Instruction:
Please output each line of the data exactly as it appears.

Dataset:
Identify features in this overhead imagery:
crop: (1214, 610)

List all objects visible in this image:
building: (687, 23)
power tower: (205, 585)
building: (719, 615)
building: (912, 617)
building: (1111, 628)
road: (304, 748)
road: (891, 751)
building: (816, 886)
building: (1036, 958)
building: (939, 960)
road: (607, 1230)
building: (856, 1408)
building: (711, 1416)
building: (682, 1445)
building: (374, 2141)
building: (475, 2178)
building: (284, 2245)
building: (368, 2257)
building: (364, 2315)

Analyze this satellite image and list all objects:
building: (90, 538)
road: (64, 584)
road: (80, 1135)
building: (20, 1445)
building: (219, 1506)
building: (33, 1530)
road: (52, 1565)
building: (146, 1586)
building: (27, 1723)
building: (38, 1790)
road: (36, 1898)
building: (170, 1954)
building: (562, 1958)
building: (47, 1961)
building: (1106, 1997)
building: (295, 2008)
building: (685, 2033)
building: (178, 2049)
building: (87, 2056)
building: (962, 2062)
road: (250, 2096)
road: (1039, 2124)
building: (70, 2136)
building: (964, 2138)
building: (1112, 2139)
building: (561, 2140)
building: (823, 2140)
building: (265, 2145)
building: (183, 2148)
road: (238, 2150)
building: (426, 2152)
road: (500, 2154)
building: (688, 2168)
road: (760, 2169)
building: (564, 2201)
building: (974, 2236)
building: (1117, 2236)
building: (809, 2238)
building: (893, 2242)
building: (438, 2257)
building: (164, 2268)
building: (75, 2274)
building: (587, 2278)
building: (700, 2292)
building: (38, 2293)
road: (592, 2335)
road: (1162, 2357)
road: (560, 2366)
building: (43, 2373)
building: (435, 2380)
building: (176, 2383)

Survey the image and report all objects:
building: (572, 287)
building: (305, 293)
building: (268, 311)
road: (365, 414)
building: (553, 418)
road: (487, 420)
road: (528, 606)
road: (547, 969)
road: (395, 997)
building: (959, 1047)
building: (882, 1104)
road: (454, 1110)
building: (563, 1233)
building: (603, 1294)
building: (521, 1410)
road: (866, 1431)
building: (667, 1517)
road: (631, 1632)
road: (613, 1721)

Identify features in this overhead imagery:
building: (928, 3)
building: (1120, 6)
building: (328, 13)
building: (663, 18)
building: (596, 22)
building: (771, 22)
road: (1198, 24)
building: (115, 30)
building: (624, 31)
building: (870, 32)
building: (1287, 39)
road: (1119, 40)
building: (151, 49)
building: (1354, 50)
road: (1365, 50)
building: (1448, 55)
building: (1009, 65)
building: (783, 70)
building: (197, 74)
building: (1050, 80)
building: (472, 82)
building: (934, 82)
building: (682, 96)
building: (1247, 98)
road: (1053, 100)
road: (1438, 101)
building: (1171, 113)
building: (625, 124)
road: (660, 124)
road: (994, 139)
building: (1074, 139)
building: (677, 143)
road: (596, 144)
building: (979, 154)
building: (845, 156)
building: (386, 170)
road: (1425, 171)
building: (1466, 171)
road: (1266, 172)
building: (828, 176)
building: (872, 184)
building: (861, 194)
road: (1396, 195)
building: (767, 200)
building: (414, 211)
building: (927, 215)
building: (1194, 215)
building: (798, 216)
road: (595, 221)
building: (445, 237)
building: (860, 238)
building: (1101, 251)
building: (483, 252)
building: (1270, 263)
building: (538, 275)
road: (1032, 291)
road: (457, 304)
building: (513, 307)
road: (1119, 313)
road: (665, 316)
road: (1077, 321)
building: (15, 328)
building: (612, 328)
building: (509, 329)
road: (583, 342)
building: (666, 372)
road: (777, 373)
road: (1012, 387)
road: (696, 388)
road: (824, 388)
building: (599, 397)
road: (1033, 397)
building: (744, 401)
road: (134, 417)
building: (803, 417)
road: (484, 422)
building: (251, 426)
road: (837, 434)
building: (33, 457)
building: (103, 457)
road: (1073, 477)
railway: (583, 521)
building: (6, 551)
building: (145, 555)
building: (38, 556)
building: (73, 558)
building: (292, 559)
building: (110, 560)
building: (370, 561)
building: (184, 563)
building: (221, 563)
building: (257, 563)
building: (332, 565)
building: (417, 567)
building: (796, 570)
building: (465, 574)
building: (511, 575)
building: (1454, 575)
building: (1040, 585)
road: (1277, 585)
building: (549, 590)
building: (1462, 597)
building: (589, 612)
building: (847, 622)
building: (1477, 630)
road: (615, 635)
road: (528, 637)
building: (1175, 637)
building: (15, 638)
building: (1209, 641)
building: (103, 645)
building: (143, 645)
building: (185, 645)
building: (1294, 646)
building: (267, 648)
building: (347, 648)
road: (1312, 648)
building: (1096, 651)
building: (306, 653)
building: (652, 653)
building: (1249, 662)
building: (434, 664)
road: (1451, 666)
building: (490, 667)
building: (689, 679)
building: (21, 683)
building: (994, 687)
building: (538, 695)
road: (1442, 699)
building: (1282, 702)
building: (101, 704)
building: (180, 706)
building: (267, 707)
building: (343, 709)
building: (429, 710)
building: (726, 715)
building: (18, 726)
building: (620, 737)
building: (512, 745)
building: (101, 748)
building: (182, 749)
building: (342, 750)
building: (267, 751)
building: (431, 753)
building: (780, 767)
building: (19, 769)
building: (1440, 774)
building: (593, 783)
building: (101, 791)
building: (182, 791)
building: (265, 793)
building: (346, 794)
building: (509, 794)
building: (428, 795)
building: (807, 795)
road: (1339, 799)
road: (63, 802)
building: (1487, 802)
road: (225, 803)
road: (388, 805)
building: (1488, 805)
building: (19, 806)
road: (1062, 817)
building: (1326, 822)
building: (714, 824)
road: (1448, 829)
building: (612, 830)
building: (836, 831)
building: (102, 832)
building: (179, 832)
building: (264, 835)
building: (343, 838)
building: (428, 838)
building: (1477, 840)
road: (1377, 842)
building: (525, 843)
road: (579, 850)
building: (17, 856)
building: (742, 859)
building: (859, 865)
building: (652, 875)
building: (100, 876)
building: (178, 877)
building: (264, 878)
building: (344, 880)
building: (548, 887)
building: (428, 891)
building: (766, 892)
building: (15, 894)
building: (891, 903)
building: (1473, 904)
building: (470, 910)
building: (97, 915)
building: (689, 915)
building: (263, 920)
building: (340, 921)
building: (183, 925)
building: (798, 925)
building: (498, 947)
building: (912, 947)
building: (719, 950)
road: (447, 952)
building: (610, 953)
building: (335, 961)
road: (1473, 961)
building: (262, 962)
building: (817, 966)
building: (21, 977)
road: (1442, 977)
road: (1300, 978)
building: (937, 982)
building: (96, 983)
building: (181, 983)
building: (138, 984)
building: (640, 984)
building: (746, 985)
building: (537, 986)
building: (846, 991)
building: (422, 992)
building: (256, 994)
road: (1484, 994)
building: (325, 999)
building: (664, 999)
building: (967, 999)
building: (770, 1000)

Task answer:
Identify features in this overhead imagery:
crop: (1214, 610)

List all objects visible in this image:
building: (687, 23)
power tower: (205, 585)
building: (719, 615)
building: (912, 617)
building: (1111, 628)
road: (304, 748)
road: (891, 751)
building: (816, 886)
building: (1036, 958)
building: (939, 960)
road: (607, 1230)
building: (856, 1408)
building: (711, 1416)
building: (682, 1445)
building: (374, 2141)
building: (475, 2178)
building: (284, 2245)
building: (368, 2257)
building: (364, 2315)

Analyze this satellite image and list all objects:
building: (90, 538)
road: (64, 584)
road: (80, 1135)
building: (20, 1445)
building: (219, 1506)
building: (33, 1530)
road: (52, 1565)
building: (146, 1586)
building: (27, 1723)
building: (38, 1790)
road: (36, 1898)
building: (170, 1954)
building: (562, 1958)
building: (47, 1961)
building: (1106, 1997)
building: (295, 2008)
building: (685, 2033)
building: (178, 2049)
building: (87, 2056)
building: (962, 2062)
road: (250, 2096)
road: (1039, 2124)
building: (70, 2136)
building: (964, 2138)
building: (1112, 2139)
building: (561, 2140)
building: (823, 2140)
building: (265, 2145)
building: (183, 2148)
road: (238, 2150)
building: (426, 2152)
road: (500, 2154)
building: (688, 2168)
road: (760, 2169)
building: (564, 2201)
building: (974, 2236)
building: (1117, 2236)
building: (809, 2238)
building: (893, 2242)
building: (438, 2257)
building: (164, 2268)
building: (75, 2274)
building: (587, 2278)
building: (700, 2292)
building: (38, 2293)
road: (592, 2335)
road: (1162, 2357)
road: (560, 2366)
building: (43, 2373)
building: (435, 2380)
building: (176, 2383)

Survey the image and report all objects:
building: (572, 287)
building: (305, 293)
building: (268, 311)
road: (365, 414)
building: (553, 418)
road: (487, 420)
road: (528, 606)
road: (547, 969)
road: (395, 997)
building: (959, 1047)
building: (882, 1104)
road: (454, 1110)
building: (563, 1233)
building: (603, 1294)
building: (521, 1410)
road: (866, 1431)
building: (667, 1517)
road: (631, 1632)
road: (613, 1721)

Identify features in this overhead imagery:
building: (928, 3)
building: (1120, 6)
building: (328, 13)
building: (663, 18)
building: (596, 22)
building: (771, 22)
road: (1198, 24)
building: (115, 30)
building: (624, 31)
building: (870, 32)
building: (1287, 39)
road: (1119, 40)
building: (151, 49)
building: (1354, 50)
road: (1365, 50)
building: (1448, 55)
building: (1009, 65)
building: (783, 70)
building: (197, 74)
building: (1050, 80)
building: (472, 82)
building: (934, 82)
building: (682, 96)
building: (1247, 98)
road: (1053, 100)
road: (1438, 101)
building: (1171, 113)
building: (625, 124)
road: (660, 124)
road: (994, 139)
building: (1074, 139)
building: (677, 143)
road: (596, 144)
building: (979, 154)
building: (845, 156)
building: (386, 170)
road: (1425, 171)
building: (1466, 171)
road: (1266, 172)
building: (828, 176)
building: (872, 184)
building: (861, 194)
road: (1396, 195)
building: (767, 200)
building: (414, 211)
building: (927, 215)
building: (1194, 215)
building: (798, 216)
road: (595, 221)
building: (445, 237)
building: (860, 238)
building: (1101, 251)
building: (483, 252)
building: (1270, 263)
building: (538, 275)
road: (1032, 291)
road: (457, 304)
building: (513, 307)
road: (1119, 313)
road: (665, 316)
road: (1077, 321)
building: (15, 328)
building: (612, 328)
building: (509, 329)
road: (583, 342)
building: (666, 372)
road: (777, 373)
road: (1012, 387)
road: (696, 388)
road: (824, 388)
building: (599, 397)
road: (1033, 397)
building: (744, 401)
road: (134, 417)
building: (803, 417)
road: (484, 422)
building: (251, 426)
road: (837, 434)
building: (33, 457)
building: (103, 457)
road: (1073, 477)
railway: (583, 521)
building: (6, 551)
building: (145, 555)
building: (38, 556)
building: (73, 558)
building: (292, 559)
building: (110, 560)
building: (370, 561)
building: (184, 563)
building: (221, 563)
building: (257, 563)
building: (332, 565)
building: (417, 567)
building: (796, 570)
building: (465, 574)
building: (511, 575)
building: (1454, 575)
building: (1040, 585)
road: (1277, 585)
building: (549, 590)
building: (1462, 597)
building: (589, 612)
building: (847, 622)
building: (1477, 630)
road: (615, 635)
road: (528, 637)
building: (1175, 637)
building: (15, 638)
building: (1209, 641)
building: (103, 645)
building: (143, 645)
building: (185, 645)
building: (1294, 646)
building: (267, 648)
building: (347, 648)
road: (1312, 648)
building: (1096, 651)
building: (306, 653)
building: (652, 653)
building: (1249, 662)
building: (434, 664)
road: (1451, 666)
building: (490, 667)
building: (689, 679)
building: (21, 683)
building: (994, 687)
building: (538, 695)
road: (1442, 699)
building: (1282, 702)
building: (101, 704)
building: (180, 706)
building: (267, 707)
building: (343, 709)
building: (429, 710)
building: (726, 715)
building: (18, 726)
building: (620, 737)
building: (512, 745)
building: (101, 748)
building: (182, 749)
building: (342, 750)
building: (267, 751)
building: (431, 753)
building: (780, 767)
building: (19, 769)
building: (1440, 774)
building: (593, 783)
building: (101, 791)
building: (182, 791)
building: (265, 793)
building: (346, 794)
building: (509, 794)
building: (428, 795)
building: (807, 795)
road: (1339, 799)
road: (63, 802)
building: (1487, 802)
road: (225, 803)
road: (388, 805)
building: (1488, 805)
building: (19, 806)
road: (1062, 817)
building: (1326, 822)
building: (714, 824)
road: (1448, 829)
building: (612, 830)
building: (836, 831)
building: (102, 832)
building: (179, 832)
building: (264, 835)
building: (343, 838)
building: (428, 838)
building: (1477, 840)
road: (1377, 842)
building: (525, 843)
road: (579, 850)
building: (17, 856)
building: (742, 859)
building: (859, 865)
building: (652, 875)
building: (100, 876)
building: (178, 877)
building: (264, 878)
building: (344, 880)
building: (548, 887)
building: (428, 891)
building: (766, 892)
building: (15, 894)
building: (891, 903)
building: (1473, 904)
building: (470, 910)
building: (97, 915)
building: (689, 915)
building: (263, 920)
building: (340, 921)
building: (183, 925)
building: (798, 925)
building: (498, 947)
building: (912, 947)
building: (719, 950)
road: (447, 952)
building: (610, 953)
building: (335, 961)
road: (1473, 961)
building: (262, 962)
building: (817, 966)
building: (21, 977)
road: (1442, 977)
road: (1300, 978)
building: (937, 982)
building: (96, 983)
building: (181, 983)
building: (138, 984)
building: (640, 984)
building: (746, 985)
building: (537, 986)
building: (846, 991)
building: (422, 992)
building: (256, 994)
road: (1484, 994)
building: (325, 999)
building: (664, 999)
building: (967, 999)
building: (770, 1000)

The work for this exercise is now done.